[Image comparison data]
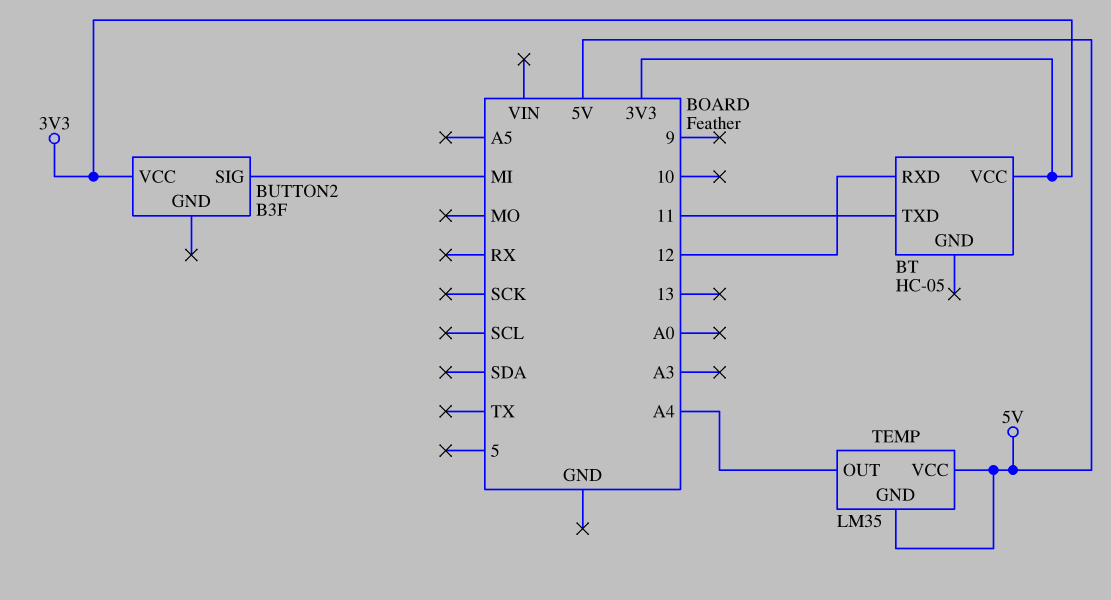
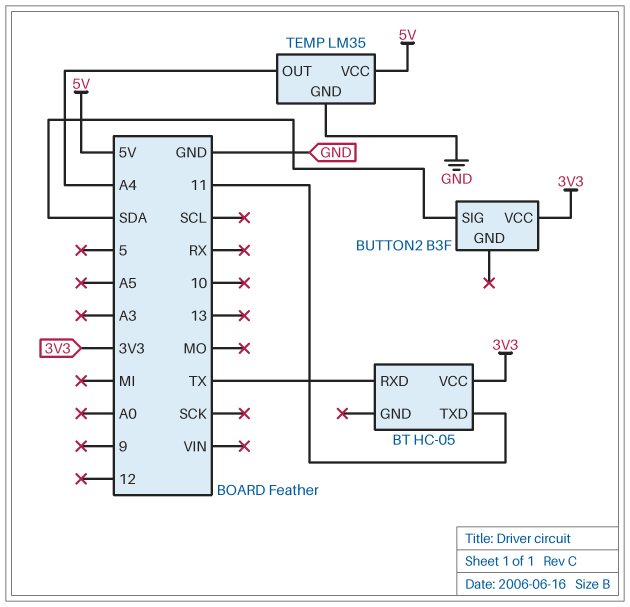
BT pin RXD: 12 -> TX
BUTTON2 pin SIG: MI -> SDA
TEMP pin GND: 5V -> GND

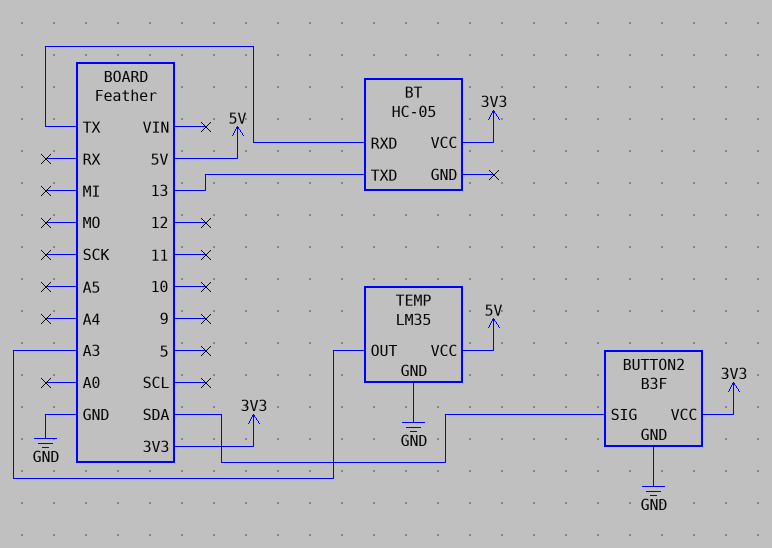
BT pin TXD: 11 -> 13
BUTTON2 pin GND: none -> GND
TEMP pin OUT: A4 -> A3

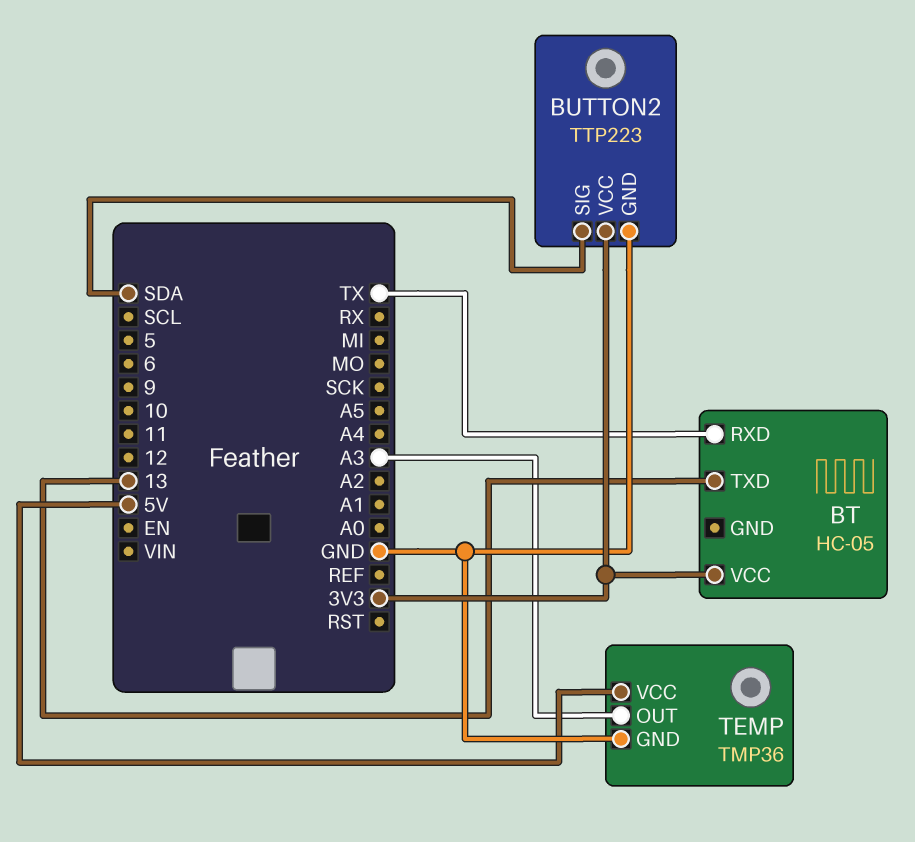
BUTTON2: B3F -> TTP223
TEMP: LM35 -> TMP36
---
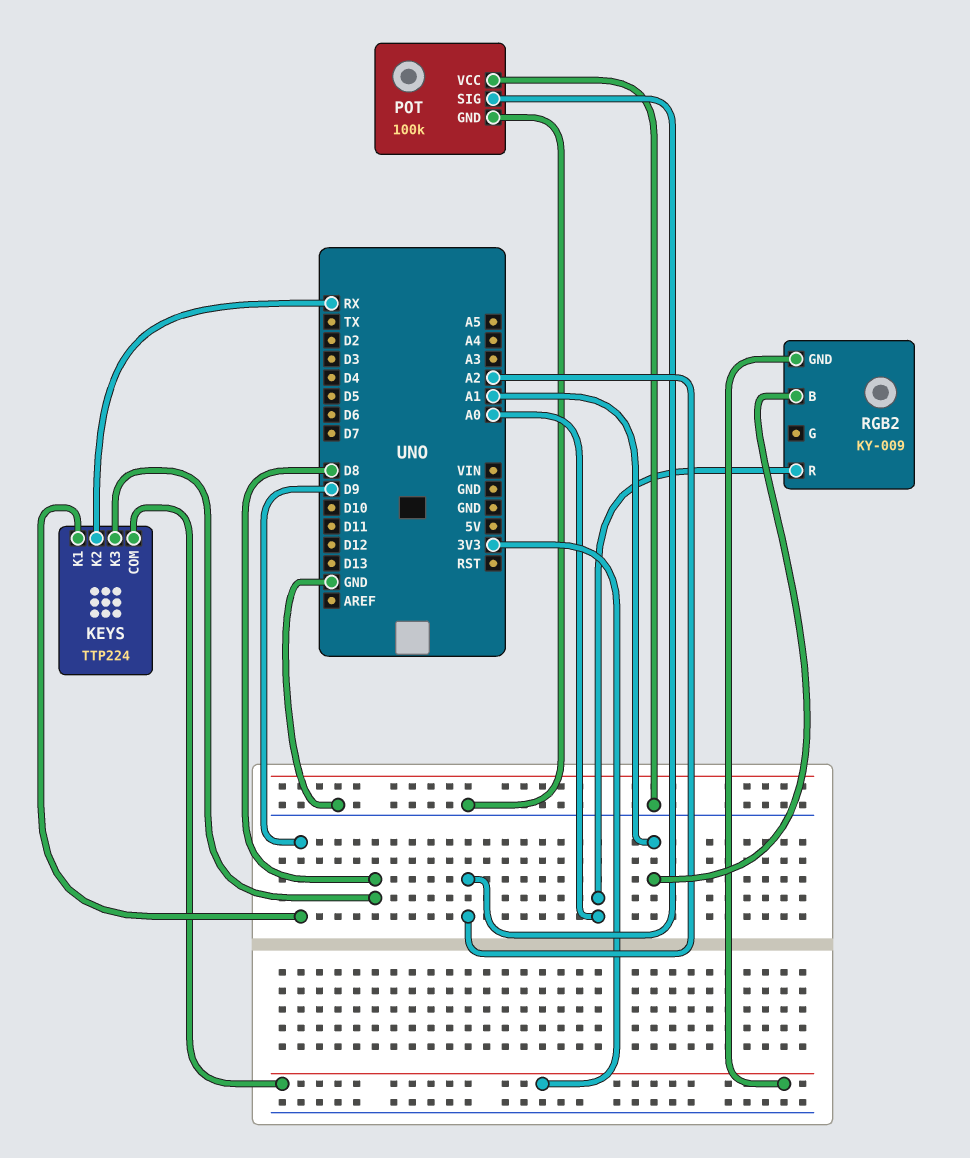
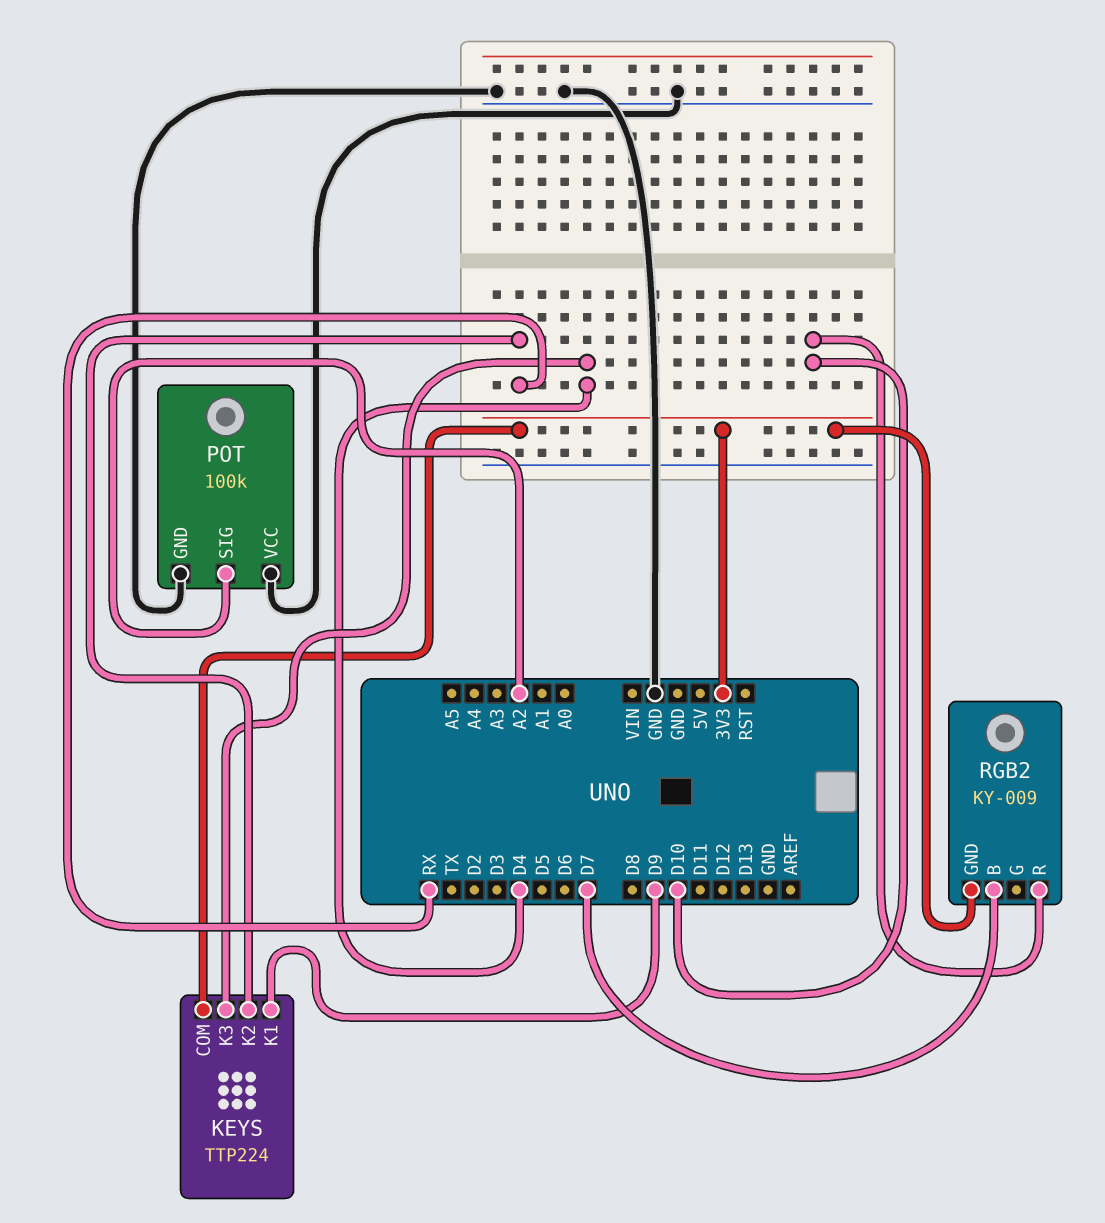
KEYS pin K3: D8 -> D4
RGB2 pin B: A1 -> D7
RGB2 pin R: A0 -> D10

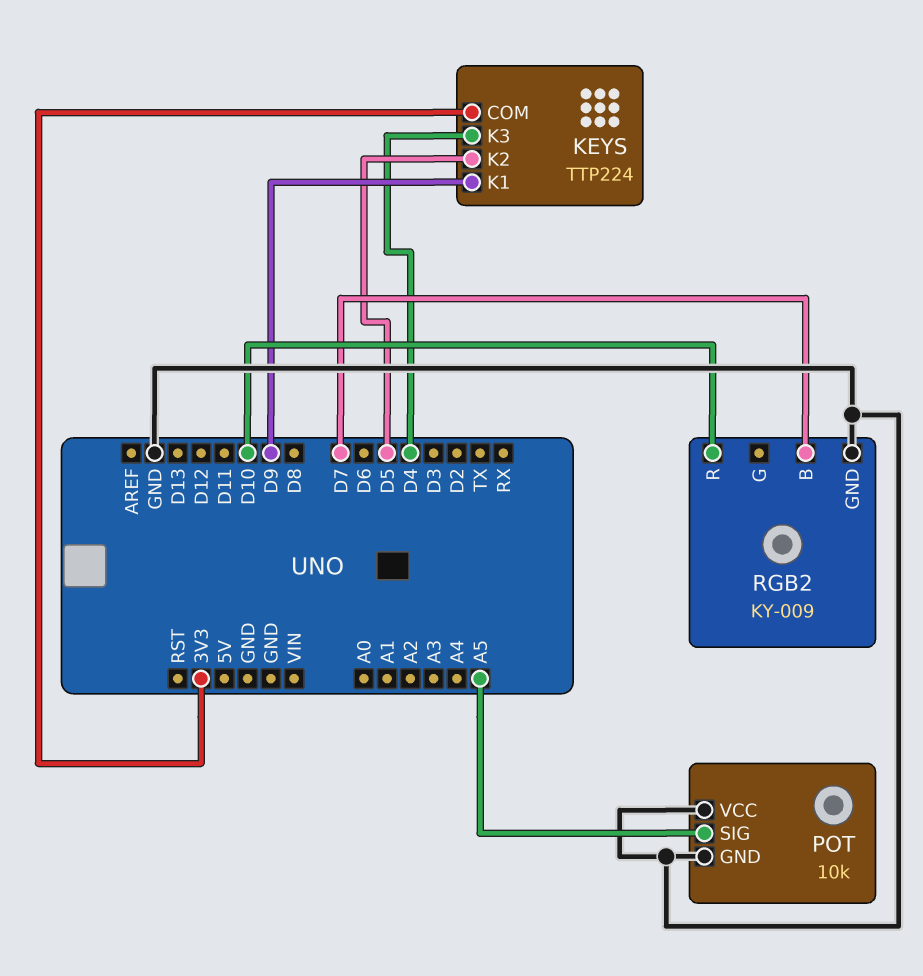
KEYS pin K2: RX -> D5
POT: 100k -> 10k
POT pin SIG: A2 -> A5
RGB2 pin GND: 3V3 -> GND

■ **Your task**
Return from the data every line that holds "TEMP".

■ **Your response**
TEMP pin GND: 5V -> GND
TEMP pin OUT: A4 -> A3
TEMP: LM35 -> TMP36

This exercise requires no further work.